--- Required work ---
Among the records, which lines hold the word "lime"? Pick them out.

--- Material for this exercise ---

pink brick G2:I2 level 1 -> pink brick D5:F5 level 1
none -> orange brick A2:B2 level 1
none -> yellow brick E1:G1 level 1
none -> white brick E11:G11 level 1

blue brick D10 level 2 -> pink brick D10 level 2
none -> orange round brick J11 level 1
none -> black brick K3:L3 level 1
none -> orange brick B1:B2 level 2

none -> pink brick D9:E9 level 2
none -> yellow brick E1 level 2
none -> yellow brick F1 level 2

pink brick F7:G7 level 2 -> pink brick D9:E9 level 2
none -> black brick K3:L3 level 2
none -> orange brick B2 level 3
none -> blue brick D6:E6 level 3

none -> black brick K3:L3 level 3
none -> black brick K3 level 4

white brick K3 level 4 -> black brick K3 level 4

==

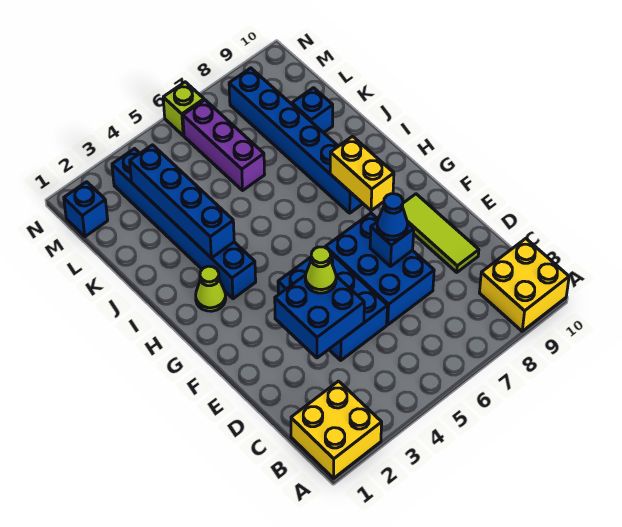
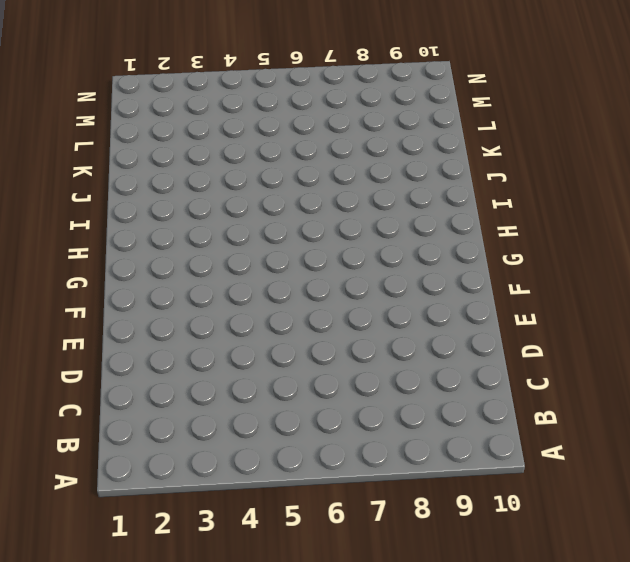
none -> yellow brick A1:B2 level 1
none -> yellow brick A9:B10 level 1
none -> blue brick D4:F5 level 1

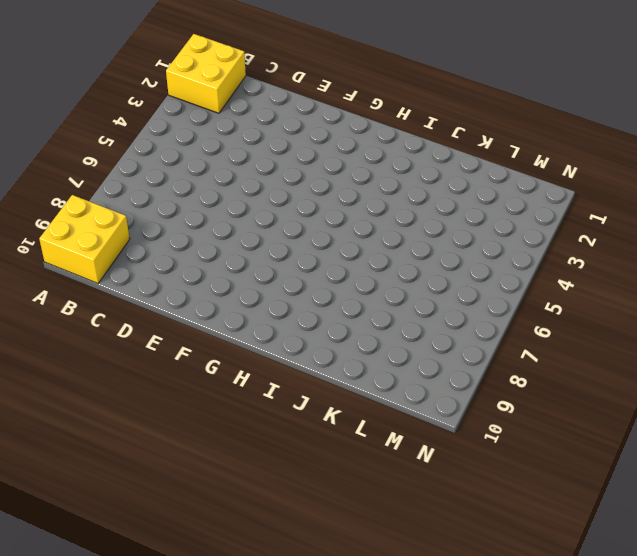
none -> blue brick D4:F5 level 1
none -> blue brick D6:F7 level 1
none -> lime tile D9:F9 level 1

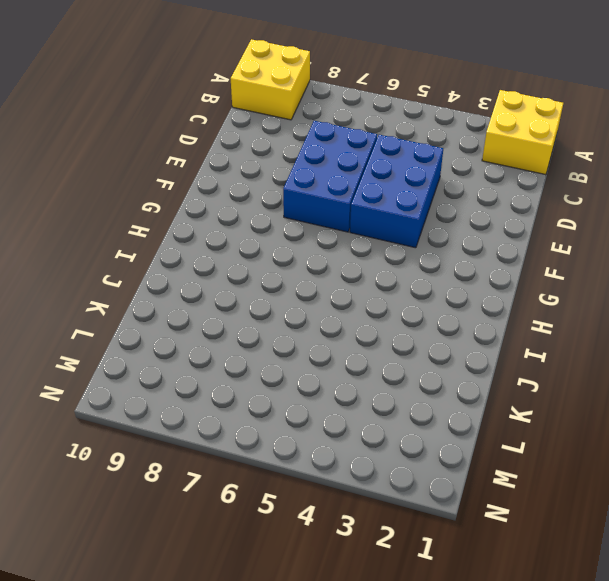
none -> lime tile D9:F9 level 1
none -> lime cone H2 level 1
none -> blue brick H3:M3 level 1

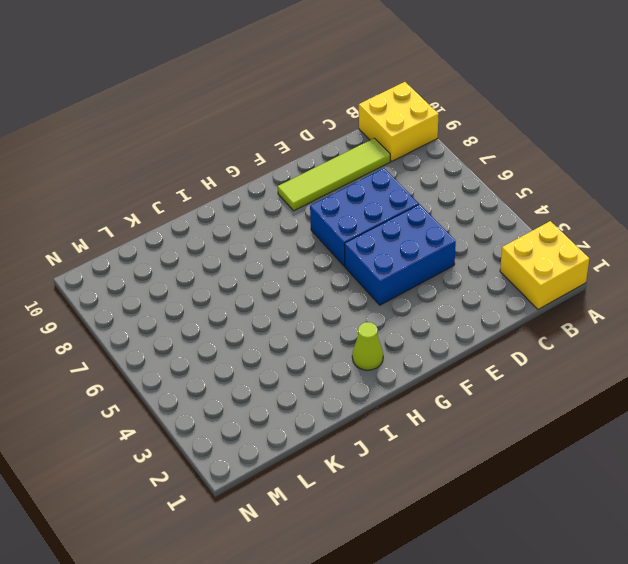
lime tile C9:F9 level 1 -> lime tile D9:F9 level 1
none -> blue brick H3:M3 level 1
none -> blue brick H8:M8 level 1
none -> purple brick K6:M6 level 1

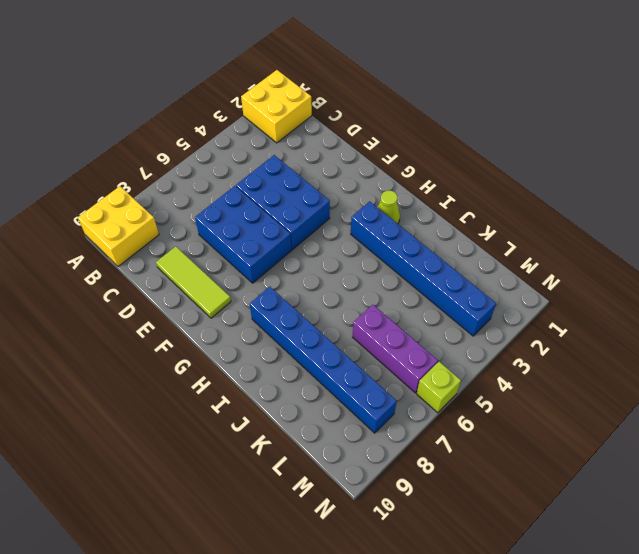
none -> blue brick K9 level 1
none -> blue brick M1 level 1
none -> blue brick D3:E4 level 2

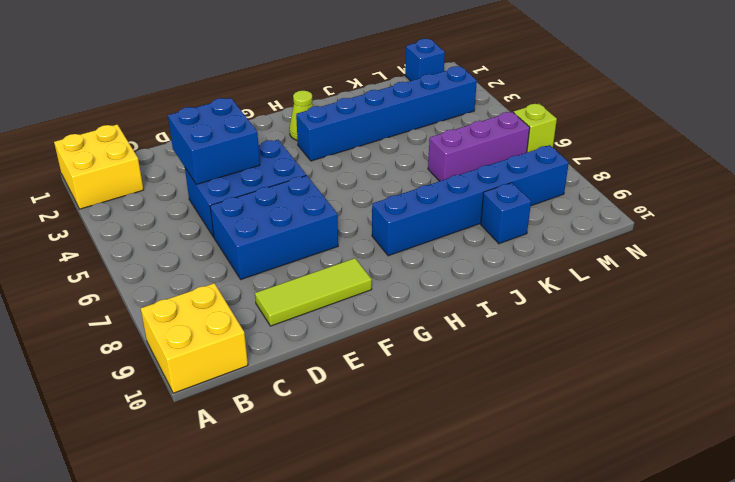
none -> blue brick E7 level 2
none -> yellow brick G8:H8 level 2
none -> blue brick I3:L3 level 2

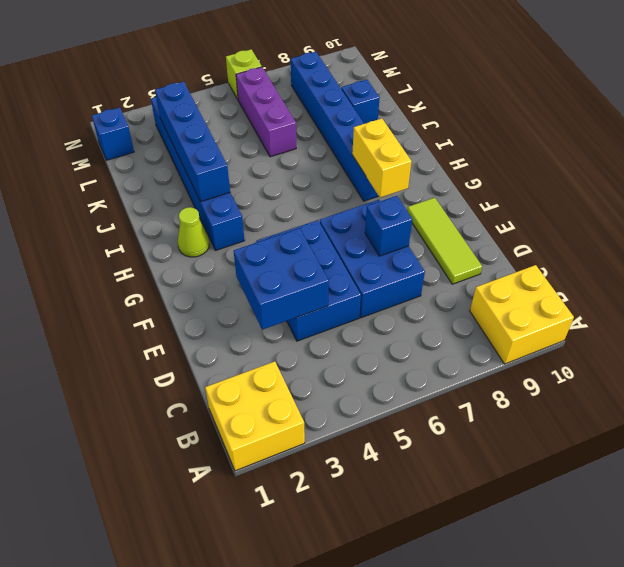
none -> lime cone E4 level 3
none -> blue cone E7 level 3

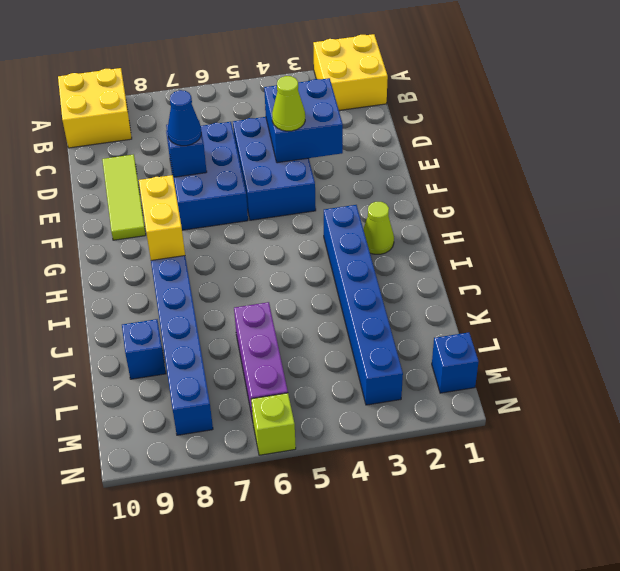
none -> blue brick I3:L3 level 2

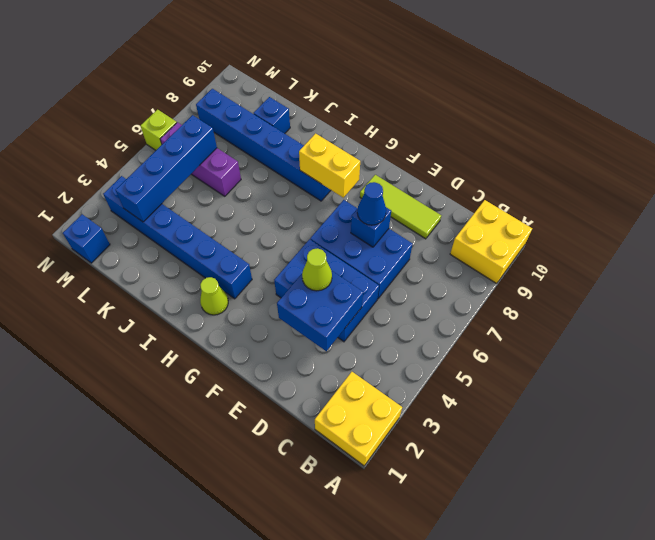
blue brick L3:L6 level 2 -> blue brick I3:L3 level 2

--- Your solution ---
none -> lime tile D9:F9 level 1
none -> lime tile D9:F9 level 1
none -> lime cone H2 level 1
lime tile C9:F9 level 1 -> lime tile D9:F9 level 1
none -> lime cone E4 level 3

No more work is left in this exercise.